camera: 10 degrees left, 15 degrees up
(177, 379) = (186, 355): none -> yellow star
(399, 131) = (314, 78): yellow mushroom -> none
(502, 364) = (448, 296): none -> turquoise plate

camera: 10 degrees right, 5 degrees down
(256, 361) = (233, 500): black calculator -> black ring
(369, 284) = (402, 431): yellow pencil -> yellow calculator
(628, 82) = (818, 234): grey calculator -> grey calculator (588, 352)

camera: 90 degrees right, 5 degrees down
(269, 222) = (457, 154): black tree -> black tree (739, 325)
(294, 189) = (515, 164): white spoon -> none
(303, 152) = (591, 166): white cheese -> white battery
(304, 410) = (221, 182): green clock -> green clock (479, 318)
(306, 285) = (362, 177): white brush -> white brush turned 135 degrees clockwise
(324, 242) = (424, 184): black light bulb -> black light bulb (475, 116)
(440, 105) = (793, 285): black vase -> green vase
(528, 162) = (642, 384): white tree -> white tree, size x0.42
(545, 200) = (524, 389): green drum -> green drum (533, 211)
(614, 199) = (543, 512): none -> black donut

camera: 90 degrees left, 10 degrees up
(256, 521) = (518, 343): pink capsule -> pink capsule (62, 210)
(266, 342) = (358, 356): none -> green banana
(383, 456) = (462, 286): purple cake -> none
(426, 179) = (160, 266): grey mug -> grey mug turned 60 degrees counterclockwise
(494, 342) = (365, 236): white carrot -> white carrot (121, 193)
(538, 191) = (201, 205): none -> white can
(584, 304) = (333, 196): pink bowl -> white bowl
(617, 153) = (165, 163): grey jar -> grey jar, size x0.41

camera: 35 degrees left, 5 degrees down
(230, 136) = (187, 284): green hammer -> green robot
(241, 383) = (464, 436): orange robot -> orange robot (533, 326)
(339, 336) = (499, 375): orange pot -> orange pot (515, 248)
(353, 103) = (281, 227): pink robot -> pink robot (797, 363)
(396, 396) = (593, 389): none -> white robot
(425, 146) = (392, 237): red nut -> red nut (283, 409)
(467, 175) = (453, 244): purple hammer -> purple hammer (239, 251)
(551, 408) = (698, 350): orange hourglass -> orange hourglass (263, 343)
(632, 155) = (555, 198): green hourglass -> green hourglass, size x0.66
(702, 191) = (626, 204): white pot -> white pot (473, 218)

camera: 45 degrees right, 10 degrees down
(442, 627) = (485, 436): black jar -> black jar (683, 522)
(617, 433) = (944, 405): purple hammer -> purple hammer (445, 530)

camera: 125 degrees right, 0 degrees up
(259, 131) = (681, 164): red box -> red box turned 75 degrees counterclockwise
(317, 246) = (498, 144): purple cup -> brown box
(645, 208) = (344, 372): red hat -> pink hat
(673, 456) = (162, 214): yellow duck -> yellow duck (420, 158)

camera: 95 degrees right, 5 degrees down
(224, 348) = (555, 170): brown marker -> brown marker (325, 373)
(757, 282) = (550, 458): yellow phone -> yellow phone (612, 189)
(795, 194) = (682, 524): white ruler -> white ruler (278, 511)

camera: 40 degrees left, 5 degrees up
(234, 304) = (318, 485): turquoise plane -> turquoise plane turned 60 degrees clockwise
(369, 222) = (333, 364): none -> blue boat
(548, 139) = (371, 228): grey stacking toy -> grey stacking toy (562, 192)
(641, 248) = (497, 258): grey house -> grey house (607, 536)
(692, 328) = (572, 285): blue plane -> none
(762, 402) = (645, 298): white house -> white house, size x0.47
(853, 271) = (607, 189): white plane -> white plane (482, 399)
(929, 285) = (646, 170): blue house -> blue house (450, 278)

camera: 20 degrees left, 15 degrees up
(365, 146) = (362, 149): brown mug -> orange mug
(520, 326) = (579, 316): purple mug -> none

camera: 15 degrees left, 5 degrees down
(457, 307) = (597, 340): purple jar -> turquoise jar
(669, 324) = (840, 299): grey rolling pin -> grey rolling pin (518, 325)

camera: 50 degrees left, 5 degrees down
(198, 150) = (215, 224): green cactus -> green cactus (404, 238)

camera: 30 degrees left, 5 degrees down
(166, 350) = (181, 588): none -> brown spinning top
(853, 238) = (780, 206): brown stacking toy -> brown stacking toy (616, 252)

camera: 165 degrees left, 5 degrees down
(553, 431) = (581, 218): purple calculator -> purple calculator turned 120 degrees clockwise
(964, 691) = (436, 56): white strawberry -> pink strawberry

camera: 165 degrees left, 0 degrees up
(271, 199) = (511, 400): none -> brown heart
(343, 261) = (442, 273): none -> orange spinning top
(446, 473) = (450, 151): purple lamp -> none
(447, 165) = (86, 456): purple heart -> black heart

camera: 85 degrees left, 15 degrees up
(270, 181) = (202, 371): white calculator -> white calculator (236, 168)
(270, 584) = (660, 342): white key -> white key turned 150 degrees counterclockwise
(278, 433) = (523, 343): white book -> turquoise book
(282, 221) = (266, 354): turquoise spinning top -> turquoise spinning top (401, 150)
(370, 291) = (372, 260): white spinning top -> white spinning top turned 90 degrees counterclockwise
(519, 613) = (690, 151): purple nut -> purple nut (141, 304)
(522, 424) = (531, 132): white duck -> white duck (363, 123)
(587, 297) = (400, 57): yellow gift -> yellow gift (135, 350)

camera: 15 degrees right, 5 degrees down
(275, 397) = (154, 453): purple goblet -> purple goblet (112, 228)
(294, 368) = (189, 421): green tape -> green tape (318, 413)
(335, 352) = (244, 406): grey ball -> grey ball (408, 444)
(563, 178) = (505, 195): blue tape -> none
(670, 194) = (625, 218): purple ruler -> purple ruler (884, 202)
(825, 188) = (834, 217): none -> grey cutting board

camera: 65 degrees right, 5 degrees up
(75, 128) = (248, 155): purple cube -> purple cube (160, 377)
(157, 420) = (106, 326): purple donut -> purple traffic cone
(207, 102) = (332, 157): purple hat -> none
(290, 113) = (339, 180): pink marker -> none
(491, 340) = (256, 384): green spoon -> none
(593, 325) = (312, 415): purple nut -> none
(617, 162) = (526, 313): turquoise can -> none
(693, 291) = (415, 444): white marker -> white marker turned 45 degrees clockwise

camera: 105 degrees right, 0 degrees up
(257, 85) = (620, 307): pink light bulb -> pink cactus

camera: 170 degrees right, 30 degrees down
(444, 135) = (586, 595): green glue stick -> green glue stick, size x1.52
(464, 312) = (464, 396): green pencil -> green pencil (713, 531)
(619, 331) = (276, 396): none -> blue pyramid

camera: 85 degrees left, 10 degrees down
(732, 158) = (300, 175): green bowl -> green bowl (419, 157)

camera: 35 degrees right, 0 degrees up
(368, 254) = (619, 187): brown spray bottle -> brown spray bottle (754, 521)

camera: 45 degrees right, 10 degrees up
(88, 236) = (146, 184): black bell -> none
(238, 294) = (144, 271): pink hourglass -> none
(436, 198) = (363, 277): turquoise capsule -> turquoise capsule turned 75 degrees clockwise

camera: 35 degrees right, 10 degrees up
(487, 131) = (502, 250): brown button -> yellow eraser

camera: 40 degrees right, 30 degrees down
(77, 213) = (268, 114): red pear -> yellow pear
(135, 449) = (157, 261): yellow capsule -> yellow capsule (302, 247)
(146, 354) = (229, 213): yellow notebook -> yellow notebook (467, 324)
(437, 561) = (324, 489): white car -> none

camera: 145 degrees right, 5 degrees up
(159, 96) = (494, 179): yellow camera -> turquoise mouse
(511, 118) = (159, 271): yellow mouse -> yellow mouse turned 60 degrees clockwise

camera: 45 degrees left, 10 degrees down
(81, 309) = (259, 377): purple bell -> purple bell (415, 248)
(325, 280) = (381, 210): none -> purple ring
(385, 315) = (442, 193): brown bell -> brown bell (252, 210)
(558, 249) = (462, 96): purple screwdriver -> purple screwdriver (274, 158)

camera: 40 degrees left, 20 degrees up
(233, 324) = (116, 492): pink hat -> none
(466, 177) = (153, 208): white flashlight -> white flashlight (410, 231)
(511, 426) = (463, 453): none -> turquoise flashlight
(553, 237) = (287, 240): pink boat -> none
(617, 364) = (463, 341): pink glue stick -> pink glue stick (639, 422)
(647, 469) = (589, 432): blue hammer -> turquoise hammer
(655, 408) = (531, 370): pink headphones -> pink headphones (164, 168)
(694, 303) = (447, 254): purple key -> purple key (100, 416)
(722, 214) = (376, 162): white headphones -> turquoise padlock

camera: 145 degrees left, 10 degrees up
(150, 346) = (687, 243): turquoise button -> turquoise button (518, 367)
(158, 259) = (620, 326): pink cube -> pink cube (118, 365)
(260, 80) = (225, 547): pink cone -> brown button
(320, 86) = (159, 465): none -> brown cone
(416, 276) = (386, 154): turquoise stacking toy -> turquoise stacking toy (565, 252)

● **Job item**: Beginning with the line above that contains "camera: 170 degrees right, 30 degrees down", copy each line exactly up to and including the line that contains "camera: 35 degrees right, 10 degrees up", and go no further.

● **Answer to this task**:
camera: 170 degrees right, 30 degrees down
(444, 135) = (586, 595): green glue stick -> green glue stick, size x1.52
(464, 312) = (464, 396): green pencil -> green pencil (713, 531)
(619, 331) = (276, 396): none -> blue pyramid

camera: 85 degrees left, 10 degrees down
(732, 158) = (300, 175): green bowl -> green bowl (419, 157)

camera: 35 degrees right, 0 degrees up
(368, 254) = (619, 187): brown spray bottle -> brown spray bottle (754, 521)

camera: 45 degrees right, 10 degrees up
(88, 236) = (146, 184): black bell -> none
(238, 294) = (144, 271): pink hourglass -> none
(436, 198) = (363, 277): turquoise capsule -> turquoise capsule turned 75 degrees clockwise

camera: 35 degrees right, 10 degrees up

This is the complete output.